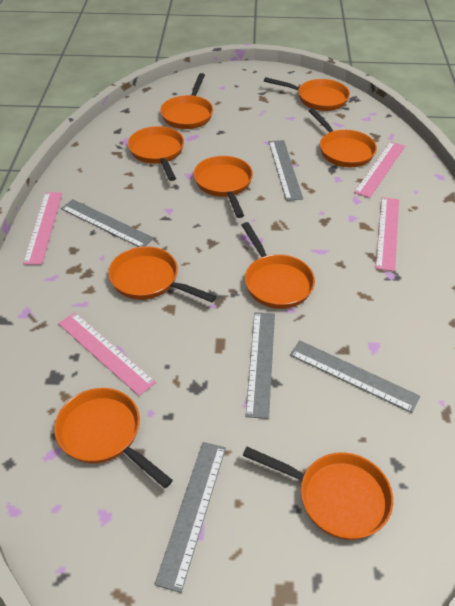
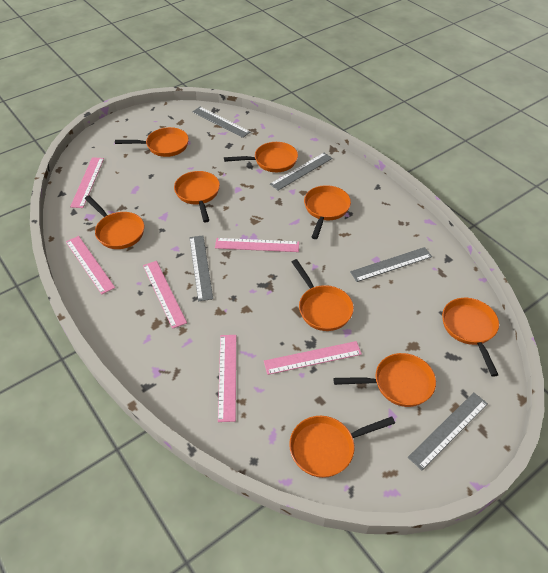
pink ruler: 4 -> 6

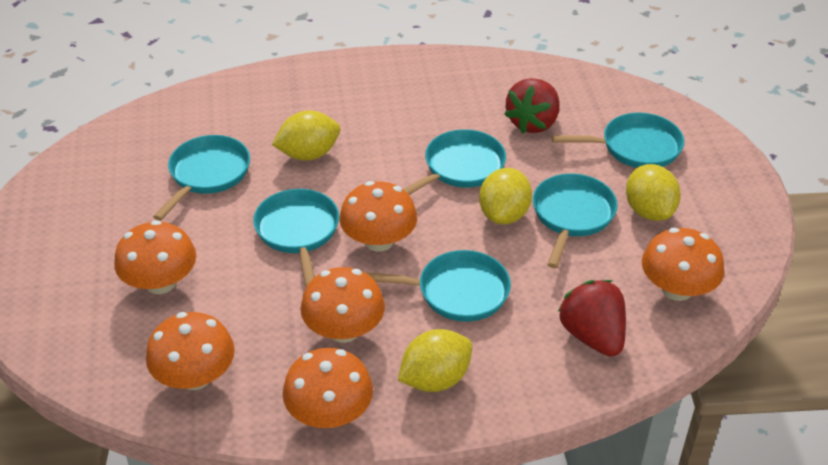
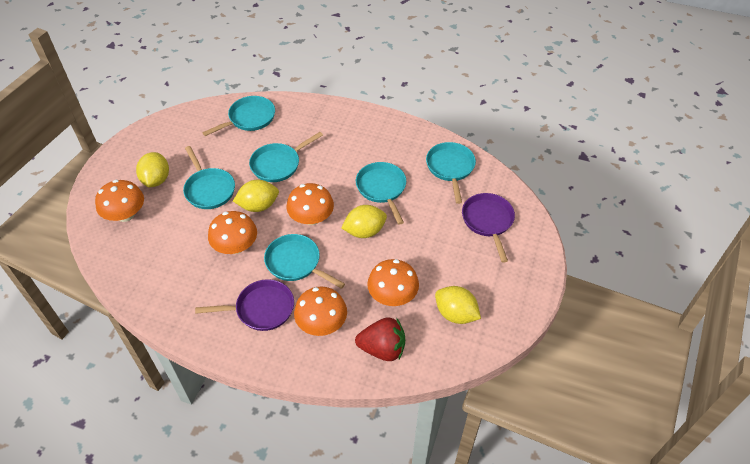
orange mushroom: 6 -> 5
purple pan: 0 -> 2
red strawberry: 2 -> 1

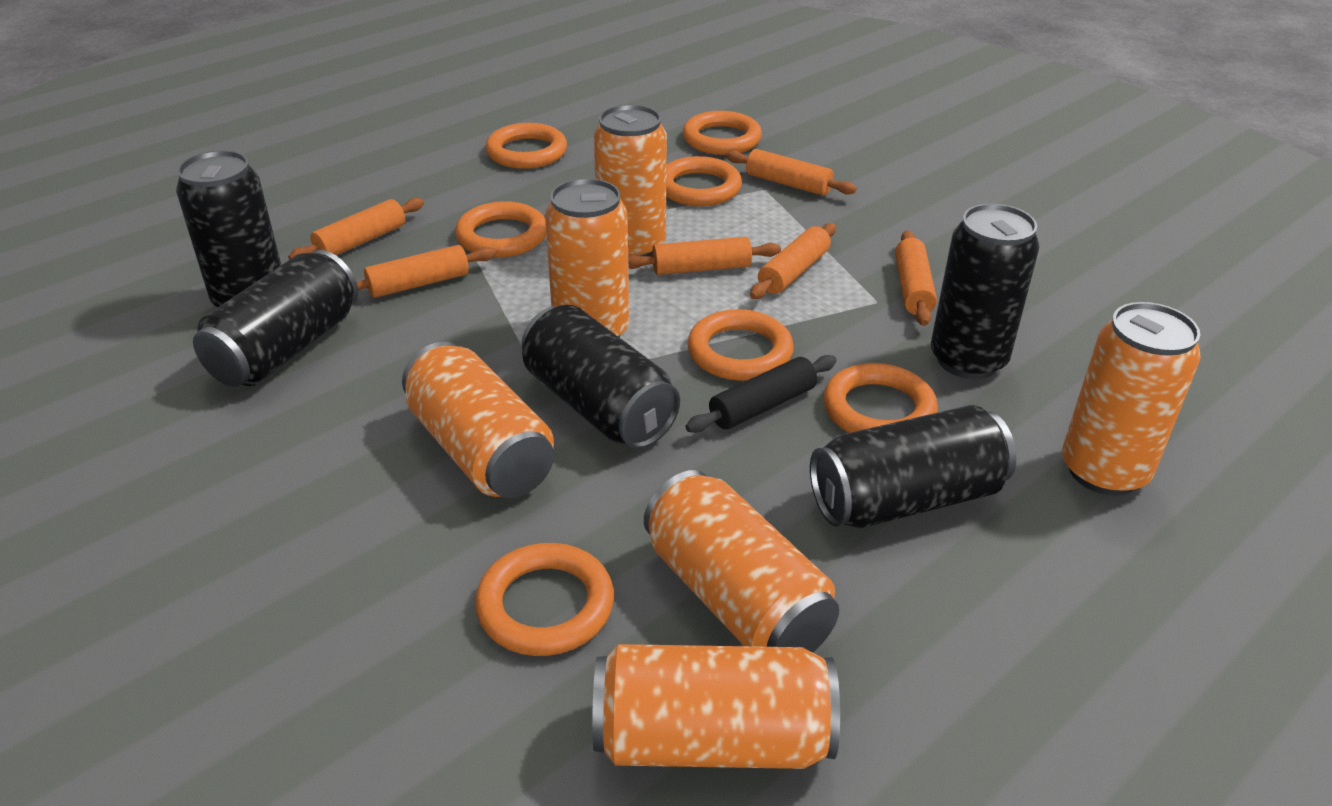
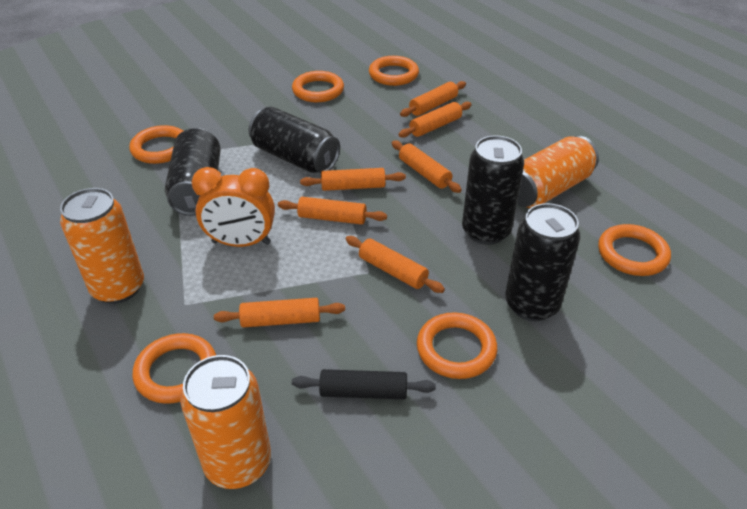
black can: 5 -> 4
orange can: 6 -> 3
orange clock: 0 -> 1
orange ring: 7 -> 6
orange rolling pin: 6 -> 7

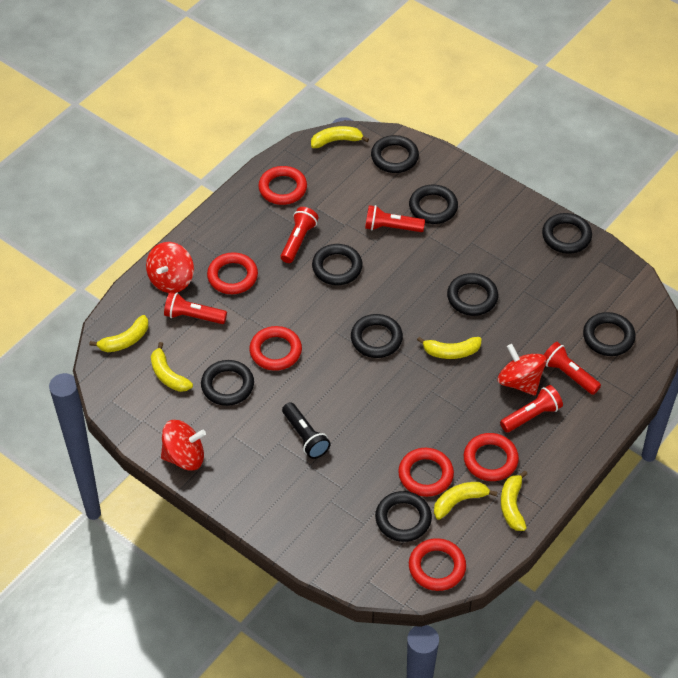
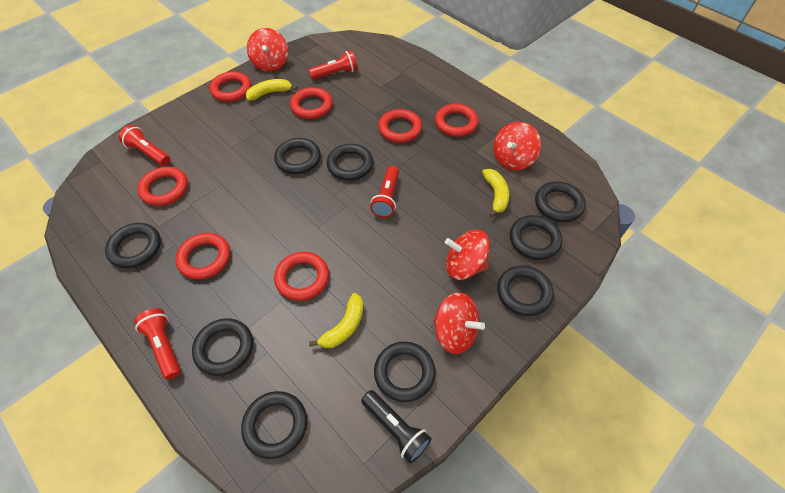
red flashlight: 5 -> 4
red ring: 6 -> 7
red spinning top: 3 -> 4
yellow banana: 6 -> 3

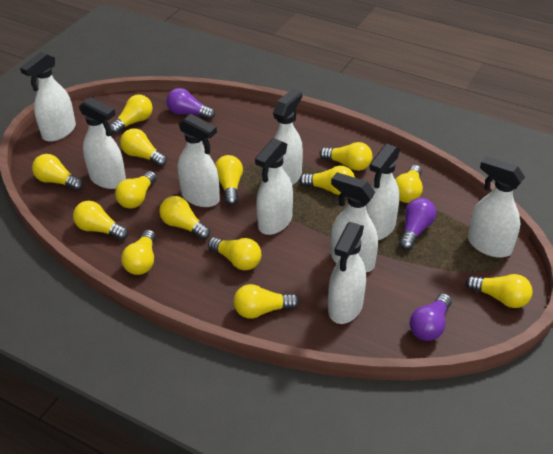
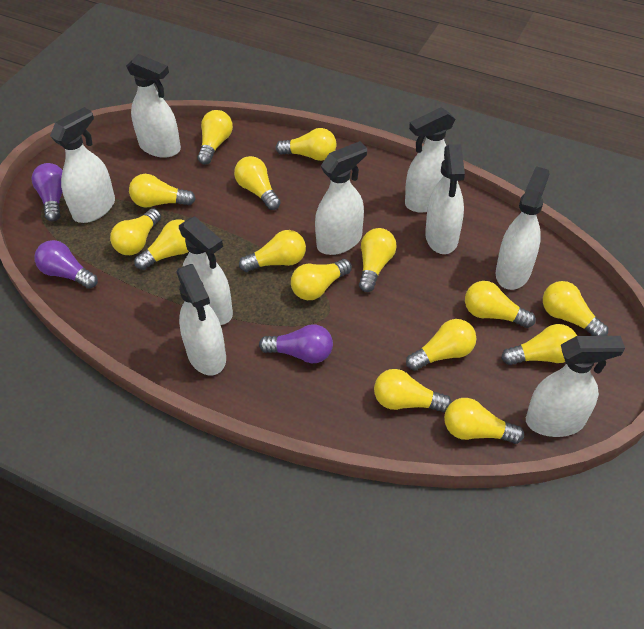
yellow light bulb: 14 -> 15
....
About this exercise =
The required output is every line above that contains the string "orange".

Solution to the problem =
orange mushroom: 6 -> 5
orange can: 6 -> 3
orange clock: 0 -> 1
orange ring: 7 -> 6
orange rolling pin: 6 -> 7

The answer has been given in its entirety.